* [Problem requirements]
Count the lines in the data below that contain the string "acciaccatura", matching case exactly, and reply with only that number.

* [Exercise material]
BEGIN

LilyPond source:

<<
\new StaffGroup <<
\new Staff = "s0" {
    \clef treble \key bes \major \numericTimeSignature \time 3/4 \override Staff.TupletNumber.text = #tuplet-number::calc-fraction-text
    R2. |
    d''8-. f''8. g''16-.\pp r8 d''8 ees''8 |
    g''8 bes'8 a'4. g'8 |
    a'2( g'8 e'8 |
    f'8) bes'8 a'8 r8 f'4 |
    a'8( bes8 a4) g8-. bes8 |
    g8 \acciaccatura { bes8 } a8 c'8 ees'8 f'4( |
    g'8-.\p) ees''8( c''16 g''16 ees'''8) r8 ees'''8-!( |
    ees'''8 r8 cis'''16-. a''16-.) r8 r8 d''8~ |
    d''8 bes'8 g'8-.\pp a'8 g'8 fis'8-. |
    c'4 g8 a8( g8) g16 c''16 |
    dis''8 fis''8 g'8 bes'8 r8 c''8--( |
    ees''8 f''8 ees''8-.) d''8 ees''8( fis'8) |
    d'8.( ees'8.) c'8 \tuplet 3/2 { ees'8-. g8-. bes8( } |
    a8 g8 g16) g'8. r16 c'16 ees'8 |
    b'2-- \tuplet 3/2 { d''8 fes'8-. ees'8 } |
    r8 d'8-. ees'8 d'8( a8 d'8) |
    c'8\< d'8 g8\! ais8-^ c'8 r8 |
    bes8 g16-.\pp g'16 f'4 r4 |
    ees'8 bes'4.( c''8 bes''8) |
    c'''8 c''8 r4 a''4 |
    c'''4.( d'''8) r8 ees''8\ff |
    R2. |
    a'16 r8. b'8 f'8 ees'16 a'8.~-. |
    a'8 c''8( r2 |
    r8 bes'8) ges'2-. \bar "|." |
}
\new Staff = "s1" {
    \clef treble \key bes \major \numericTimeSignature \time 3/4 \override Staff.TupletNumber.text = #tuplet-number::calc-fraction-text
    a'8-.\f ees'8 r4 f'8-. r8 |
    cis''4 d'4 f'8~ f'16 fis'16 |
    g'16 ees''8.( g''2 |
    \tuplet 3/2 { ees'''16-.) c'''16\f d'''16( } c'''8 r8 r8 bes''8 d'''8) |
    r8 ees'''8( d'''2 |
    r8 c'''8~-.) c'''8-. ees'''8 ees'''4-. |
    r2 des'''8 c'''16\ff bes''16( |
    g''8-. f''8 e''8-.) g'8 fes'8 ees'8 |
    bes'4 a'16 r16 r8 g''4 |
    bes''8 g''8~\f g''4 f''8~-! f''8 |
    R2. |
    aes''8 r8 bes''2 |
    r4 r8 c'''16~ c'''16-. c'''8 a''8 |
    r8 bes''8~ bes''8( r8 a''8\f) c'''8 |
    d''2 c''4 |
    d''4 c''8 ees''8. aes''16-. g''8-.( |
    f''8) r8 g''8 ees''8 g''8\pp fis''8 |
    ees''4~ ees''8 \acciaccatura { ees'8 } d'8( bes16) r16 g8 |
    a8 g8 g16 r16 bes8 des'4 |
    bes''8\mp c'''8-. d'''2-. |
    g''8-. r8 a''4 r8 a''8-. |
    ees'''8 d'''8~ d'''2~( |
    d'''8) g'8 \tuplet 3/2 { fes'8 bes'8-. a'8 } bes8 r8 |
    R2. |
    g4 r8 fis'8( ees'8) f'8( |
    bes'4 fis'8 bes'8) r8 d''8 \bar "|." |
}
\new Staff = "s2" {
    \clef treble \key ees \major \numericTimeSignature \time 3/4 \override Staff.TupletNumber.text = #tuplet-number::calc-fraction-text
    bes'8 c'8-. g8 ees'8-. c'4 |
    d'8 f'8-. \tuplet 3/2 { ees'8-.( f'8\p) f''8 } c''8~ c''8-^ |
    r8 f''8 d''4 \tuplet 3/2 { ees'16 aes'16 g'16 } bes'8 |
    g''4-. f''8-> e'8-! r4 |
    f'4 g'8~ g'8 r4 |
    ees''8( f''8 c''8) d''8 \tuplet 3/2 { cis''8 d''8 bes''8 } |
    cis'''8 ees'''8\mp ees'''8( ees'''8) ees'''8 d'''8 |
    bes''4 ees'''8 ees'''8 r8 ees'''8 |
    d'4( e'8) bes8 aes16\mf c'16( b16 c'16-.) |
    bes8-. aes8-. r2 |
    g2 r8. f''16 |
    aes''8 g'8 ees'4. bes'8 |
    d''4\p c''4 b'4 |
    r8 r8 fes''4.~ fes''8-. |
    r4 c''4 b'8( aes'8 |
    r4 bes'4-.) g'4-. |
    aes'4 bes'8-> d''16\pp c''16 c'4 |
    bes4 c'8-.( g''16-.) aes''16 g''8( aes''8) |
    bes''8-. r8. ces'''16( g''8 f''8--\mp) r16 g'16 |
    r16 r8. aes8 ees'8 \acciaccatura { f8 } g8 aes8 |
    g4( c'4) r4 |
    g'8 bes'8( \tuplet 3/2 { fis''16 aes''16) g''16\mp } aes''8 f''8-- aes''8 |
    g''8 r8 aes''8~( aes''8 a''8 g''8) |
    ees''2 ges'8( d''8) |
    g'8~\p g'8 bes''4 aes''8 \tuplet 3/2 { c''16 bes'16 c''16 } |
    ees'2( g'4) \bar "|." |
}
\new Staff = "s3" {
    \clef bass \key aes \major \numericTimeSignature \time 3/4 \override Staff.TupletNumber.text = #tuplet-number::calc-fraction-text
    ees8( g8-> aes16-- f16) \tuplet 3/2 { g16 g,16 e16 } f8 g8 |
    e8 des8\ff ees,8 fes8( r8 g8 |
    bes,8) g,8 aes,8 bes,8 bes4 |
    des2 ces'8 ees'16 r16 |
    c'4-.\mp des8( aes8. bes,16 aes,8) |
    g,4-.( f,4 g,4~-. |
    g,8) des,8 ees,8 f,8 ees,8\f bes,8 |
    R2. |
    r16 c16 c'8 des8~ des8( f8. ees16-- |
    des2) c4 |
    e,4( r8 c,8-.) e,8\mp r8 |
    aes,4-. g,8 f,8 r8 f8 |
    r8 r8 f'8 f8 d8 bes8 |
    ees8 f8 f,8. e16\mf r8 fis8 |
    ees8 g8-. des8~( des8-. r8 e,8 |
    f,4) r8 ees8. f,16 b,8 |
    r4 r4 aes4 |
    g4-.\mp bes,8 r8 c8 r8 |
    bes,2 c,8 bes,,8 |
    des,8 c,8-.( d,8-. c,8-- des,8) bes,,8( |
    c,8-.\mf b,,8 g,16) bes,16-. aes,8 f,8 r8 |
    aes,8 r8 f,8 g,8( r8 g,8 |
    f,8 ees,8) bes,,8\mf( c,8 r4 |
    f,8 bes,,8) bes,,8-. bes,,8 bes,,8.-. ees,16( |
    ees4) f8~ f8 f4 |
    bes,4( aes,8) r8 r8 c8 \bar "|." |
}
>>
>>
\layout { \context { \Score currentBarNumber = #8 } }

END

* [Task output]
3